[Records excerpted from a collection]
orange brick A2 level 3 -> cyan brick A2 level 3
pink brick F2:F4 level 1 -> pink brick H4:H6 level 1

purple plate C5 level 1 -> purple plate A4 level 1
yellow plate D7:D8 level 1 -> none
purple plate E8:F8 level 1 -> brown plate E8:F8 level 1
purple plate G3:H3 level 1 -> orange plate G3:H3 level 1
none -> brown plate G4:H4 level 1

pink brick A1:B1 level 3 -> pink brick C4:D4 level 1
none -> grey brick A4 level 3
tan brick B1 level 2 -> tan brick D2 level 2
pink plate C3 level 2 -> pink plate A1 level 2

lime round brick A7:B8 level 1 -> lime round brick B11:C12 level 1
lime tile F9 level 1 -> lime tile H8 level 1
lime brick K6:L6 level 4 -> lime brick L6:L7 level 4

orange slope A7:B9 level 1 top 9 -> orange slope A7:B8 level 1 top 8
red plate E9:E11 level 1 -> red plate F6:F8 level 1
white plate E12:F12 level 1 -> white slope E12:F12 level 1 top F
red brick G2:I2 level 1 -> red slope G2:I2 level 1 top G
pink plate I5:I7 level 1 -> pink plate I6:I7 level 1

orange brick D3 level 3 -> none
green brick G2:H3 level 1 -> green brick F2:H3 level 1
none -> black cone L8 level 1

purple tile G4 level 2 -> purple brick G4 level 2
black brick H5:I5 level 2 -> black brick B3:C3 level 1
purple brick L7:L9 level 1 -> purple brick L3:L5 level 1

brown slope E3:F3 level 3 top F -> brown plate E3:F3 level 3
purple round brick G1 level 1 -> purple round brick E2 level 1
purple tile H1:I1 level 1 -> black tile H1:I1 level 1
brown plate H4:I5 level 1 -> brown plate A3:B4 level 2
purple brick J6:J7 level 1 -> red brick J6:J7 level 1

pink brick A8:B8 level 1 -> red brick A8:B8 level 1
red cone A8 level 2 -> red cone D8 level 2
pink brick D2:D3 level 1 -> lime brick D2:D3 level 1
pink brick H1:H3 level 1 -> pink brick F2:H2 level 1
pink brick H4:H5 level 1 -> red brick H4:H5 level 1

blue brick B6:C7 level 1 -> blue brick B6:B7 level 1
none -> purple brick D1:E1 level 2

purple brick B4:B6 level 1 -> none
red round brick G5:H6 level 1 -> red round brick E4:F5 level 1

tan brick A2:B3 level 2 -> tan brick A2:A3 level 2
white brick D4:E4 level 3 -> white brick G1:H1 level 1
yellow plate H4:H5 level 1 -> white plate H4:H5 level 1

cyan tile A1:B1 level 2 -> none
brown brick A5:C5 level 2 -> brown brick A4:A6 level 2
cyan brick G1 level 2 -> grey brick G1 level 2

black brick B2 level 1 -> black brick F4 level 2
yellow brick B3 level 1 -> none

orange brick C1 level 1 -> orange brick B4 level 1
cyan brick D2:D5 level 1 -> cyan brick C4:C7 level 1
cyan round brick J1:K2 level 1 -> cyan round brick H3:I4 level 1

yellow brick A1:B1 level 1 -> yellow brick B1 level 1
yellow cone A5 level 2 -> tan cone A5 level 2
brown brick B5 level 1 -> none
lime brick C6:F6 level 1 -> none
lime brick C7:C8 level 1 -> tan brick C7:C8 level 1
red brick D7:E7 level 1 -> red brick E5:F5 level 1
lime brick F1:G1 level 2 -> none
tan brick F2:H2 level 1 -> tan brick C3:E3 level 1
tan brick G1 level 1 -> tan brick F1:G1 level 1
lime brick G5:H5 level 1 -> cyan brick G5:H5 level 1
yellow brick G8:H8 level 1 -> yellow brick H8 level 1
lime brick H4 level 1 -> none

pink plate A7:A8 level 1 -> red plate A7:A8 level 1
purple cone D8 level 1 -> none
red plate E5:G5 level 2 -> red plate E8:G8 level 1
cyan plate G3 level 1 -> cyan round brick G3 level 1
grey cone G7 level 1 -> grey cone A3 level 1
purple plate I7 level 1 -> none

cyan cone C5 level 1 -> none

**What the task requires**
What you output should match every line above exactly.

**Response to the exercise**
orange brick A2 level 3 -> cyan brick A2 level 3
pink brick F2:F4 level 1 -> pink brick H4:H6 level 1

purple plate C5 level 1 -> purple plate A4 level 1
yellow plate D7:D8 level 1 -> none
purple plate E8:F8 level 1 -> brown plate E8:F8 level 1
purple plate G3:H3 level 1 -> orange plate G3:H3 level 1
none -> brown plate G4:H4 level 1

pink brick A1:B1 level 3 -> pink brick C4:D4 level 1
none -> grey brick A4 level 3
tan brick B1 level 2 -> tan brick D2 level 2
pink plate C3 level 2 -> pink plate A1 level 2

lime round brick A7:B8 level 1 -> lime round brick B11:C12 level 1
lime tile F9 level 1 -> lime tile H8 level 1
lime brick K6:L6 level 4 -> lime brick L6:L7 level 4

orange slope A7:B9 level 1 top 9 -> orange slope A7:B8 level 1 top 8
red plate E9:E11 level 1 -> red plate F6:F8 level 1
white plate E12:F12 level 1 -> white slope E12:F12 level 1 top F
red brick G2:I2 level 1 -> red slope G2:I2 level 1 top G
pink plate I5:I7 level 1 -> pink plate I6:I7 level 1

orange brick D3 level 3 -> none
green brick G2:H3 level 1 -> green brick F2:H3 level 1
none -> black cone L8 level 1

purple tile G4 level 2 -> purple brick G4 level 2
black brick H5:I5 level 2 -> black brick B3:C3 level 1
purple brick L7:L9 level 1 -> purple brick L3:L5 level 1

brown slope E3:F3 level 3 top F -> brown plate E3:F3 level 3
purple round brick G1 level 1 -> purple round brick E2 level 1
purple tile H1:I1 level 1 -> black tile H1:I1 level 1
brown plate H4:I5 level 1 -> brown plate A3:B4 level 2
purple brick J6:J7 level 1 -> red brick J6:J7 level 1

pink brick A8:B8 level 1 -> red brick A8:B8 level 1
red cone A8 level 2 -> red cone D8 level 2
pink brick D2:D3 level 1 -> lime brick D2:D3 level 1
pink brick H1:H3 level 1 -> pink brick F2:H2 level 1
pink brick H4:H5 level 1 -> red brick H4:H5 level 1

blue brick B6:C7 level 1 -> blue brick B6:B7 level 1
none -> purple brick D1:E1 level 2

purple brick B4:B6 level 1 -> none
red round brick G5:H6 level 1 -> red round brick E4:F5 level 1

tan brick A2:B3 level 2 -> tan brick A2:A3 level 2
white brick D4:E4 level 3 -> white brick G1:H1 level 1
yellow plate H4:H5 level 1 -> white plate H4:H5 level 1

cyan tile A1:B1 level 2 -> none
brown brick A5:C5 level 2 -> brown brick A4:A6 level 2
cyan brick G1 level 2 -> grey brick G1 level 2

black brick B2 level 1 -> black brick F4 level 2
yellow brick B3 level 1 -> none

orange brick C1 level 1 -> orange brick B4 level 1
cyan brick D2:D5 level 1 -> cyan brick C4:C7 level 1
cyan round brick J1:K2 level 1 -> cyan round brick H3:I4 level 1

yellow brick A1:B1 level 1 -> yellow brick B1 level 1
yellow cone A5 level 2 -> tan cone A5 level 2
brown brick B5 level 1 -> none
lime brick C6:F6 level 1 -> none
lime brick C7:C8 level 1 -> tan brick C7:C8 level 1
red brick D7:E7 level 1 -> red brick E5:F5 level 1
lime brick F1:G1 level 2 -> none
tan brick F2:H2 level 1 -> tan brick C3:E3 level 1
tan brick G1 level 1 -> tan brick F1:G1 level 1
lime brick G5:H5 level 1 -> cyan brick G5:H5 level 1
yellow brick G8:H8 level 1 -> yellow brick H8 level 1
lime brick H4 level 1 -> none

pink plate A7:A8 level 1 -> red plate A7:A8 level 1
purple cone D8 level 1 -> none
red plate E5:G5 level 2 -> red plate E8:G8 level 1
cyan plate G3 level 1 -> cyan round brick G3 level 1
grey cone G7 level 1 -> grey cone A3 level 1
purple plate I7 level 1 -> none

cyan cone C5 level 1 -> none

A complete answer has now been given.